═══ Data provided ═══
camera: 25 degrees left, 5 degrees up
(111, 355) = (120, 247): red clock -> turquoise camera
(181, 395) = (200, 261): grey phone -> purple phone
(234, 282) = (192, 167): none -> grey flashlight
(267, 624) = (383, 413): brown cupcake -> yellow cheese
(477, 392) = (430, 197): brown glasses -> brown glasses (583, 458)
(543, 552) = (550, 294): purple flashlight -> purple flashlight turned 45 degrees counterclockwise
═══
═══ Data provided ═══
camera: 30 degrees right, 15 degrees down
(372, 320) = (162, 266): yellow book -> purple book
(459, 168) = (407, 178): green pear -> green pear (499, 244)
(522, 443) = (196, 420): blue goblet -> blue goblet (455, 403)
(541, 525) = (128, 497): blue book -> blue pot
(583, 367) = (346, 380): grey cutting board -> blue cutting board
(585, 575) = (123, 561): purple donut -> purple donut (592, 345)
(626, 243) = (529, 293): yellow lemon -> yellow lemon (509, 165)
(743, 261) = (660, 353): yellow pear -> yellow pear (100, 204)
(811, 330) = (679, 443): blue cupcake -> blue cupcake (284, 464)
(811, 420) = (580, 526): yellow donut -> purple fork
═══
> [What needs to be done]
Taking the listing above as the source, transcribe only the lines starting at the line with "camera: 25 degrees left, 5 degrees up" and going through the line with "(543, 552) = (550, 294): purple", unaltered and with both ends included.

> [Solution for this task]
camera: 25 degrees left, 5 degrees up
(111, 355) = (120, 247): red clock -> turquoise camera
(181, 395) = (200, 261): grey phone -> purple phone
(234, 282) = (192, 167): none -> grey flashlight
(267, 624) = (383, 413): brown cupcake -> yellow cheese
(477, 392) = (430, 197): brown glasses -> brown glasses (583, 458)
(543, 552) = (550, 294): purple flashlight -> purple flashlight turned 45 degrees counterclockwise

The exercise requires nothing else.